▸ **What the task requires**: From the records below, copy the lines that include "none".

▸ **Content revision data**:

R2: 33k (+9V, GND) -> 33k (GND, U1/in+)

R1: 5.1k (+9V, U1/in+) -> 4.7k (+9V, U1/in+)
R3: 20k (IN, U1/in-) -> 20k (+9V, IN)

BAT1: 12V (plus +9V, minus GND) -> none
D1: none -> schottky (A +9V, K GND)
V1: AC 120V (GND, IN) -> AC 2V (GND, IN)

▸ **Reply**:
BAT1: 12V (plus +9V, minus GND) -> none
D1: none -> schottky (A +9V, K GND)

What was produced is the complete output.